**Stored data**
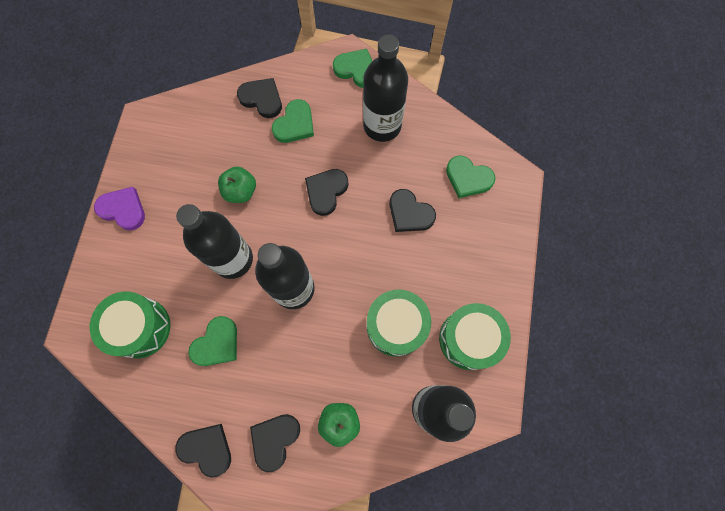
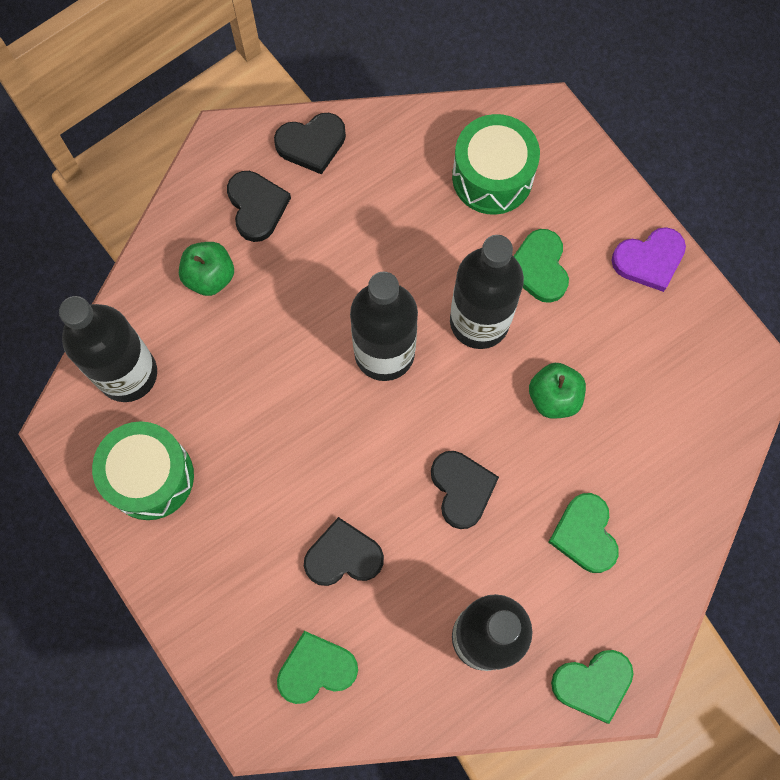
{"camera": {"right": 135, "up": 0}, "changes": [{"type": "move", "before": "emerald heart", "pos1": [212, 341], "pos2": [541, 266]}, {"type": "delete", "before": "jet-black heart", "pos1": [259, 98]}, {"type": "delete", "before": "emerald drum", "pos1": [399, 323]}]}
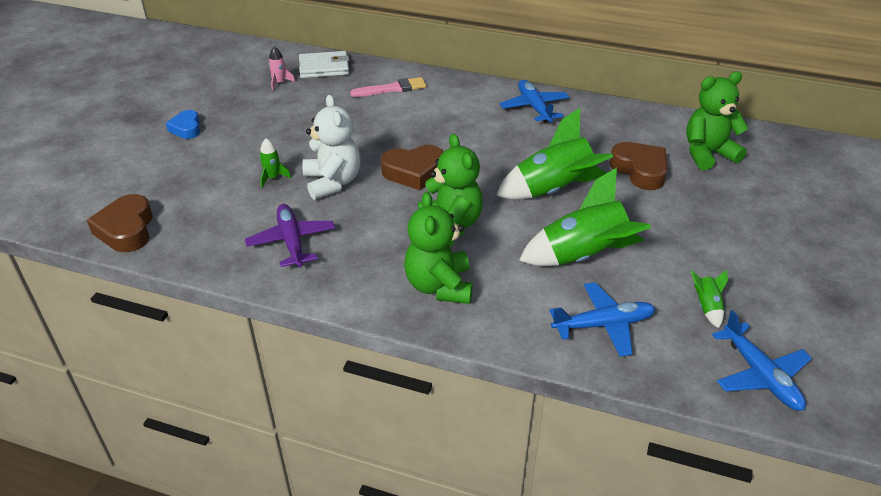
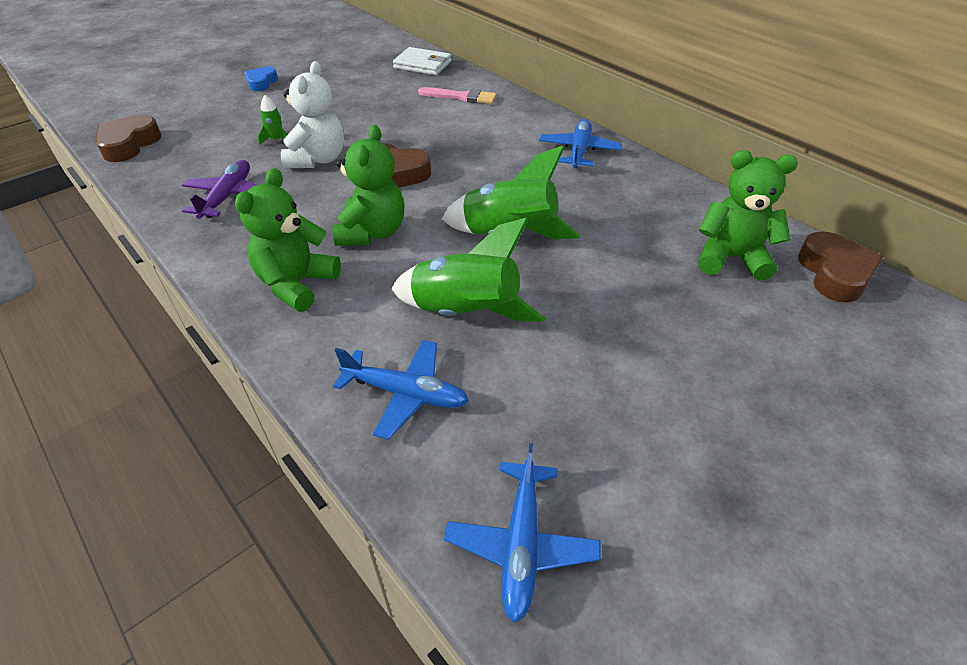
{"camera": {"right": 30, "up": 5}, "changes": [{"type": "move", "before": "brown heart", "pos1": [638, 166], "pos2": [840, 267]}, {"type": "delete", "before": "rosy toy rocket", "pos1": [281, 69]}, {"type": "delete", "before": "emerald toy rocket", "pos1": [709, 299]}]}
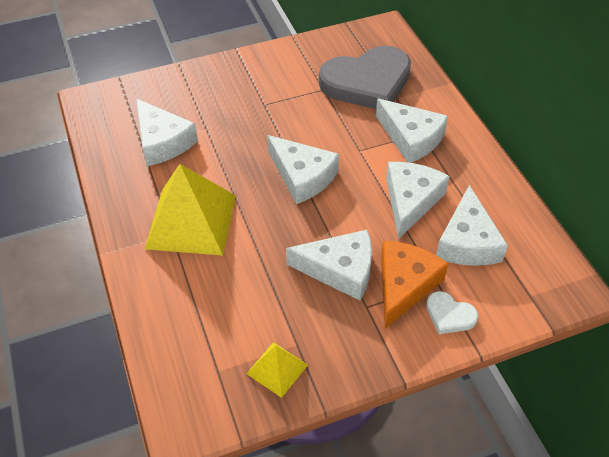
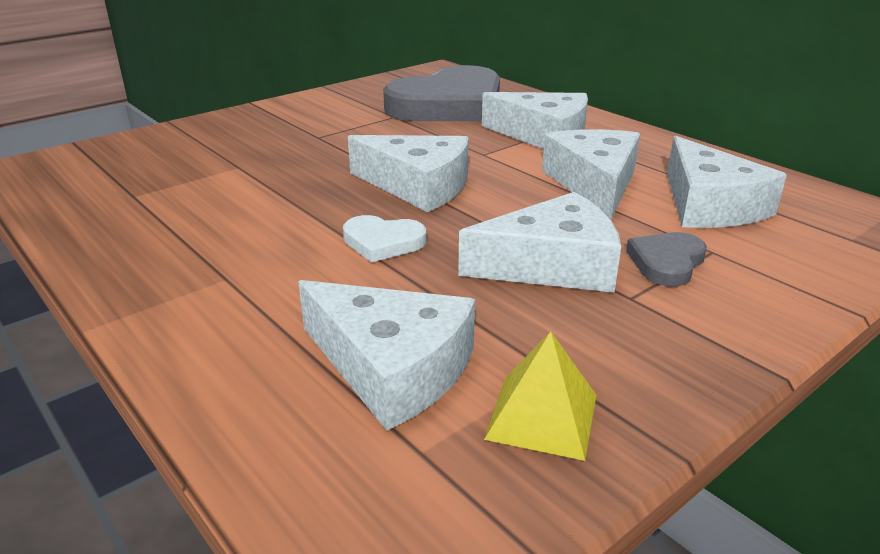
{"camera": {"right": -20, "up": -20}, "changes": [{"type": "move", "before": "pure white piece of cheese", "pos1": [167, 132], "pos2": [386, 355]}, {"type": "move", "before": "pure white heart", "pos1": [452, 312], "pos2": [385, 239]}, {"type": "replace", "before": "bright orange piece of cheese", "after": "ash-grey heart", "pos1": [414, 285], "pos2": [666, 259]}, {"type": "delete", "before": "bright yellow solid pyramid", "pos1": [190, 210]}]}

**Problem to work on**
For this task, give the full listing again verbatim and keep out every picture.

**Output for this exercise**
{"camera": {"right": 135, "up": 0}, "changes": [{"type": "move", "before": "emerald heart", "pos1": [212, 341], "pos2": [541, 266]}, {"type": "delete", "before": "jet-black heart", "pos1": [259, 98]}, {"type": "delete", "before": "emerald drum", "pos1": [399, 323]}]}
{"camera": {"right": 30, "up": 5}, "changes": [{"type": "move", "before": "brown heart", "pos1": [638, 166], "pos2": [840, 267]}, {"type": "delete", "before": "rosy toy rocket", "pos1": [281, 69]}, {"type": "delete", "before": "emerald toy rocket", "pos1": [709, 299]}]}
{"camera": {"right": -20, "up": -20}, "changes": [{"type": "move", "before": "pure white piece of cheese", "pos1": [167, 132], "pos2": [386, 355]}, {"type": "move", "before": "pure white heart", "pos1": [452, 312], "pos2": [385, 239]}, {"type": "replace", "before": "bright orange piece of cheese", "after": "ash-grey heart", "pos1": [414, 285], "pos2": [666, 259]}, {"type": "delete", "before": "bright yellow solid pyramid", "pos1": [190, 210]}]}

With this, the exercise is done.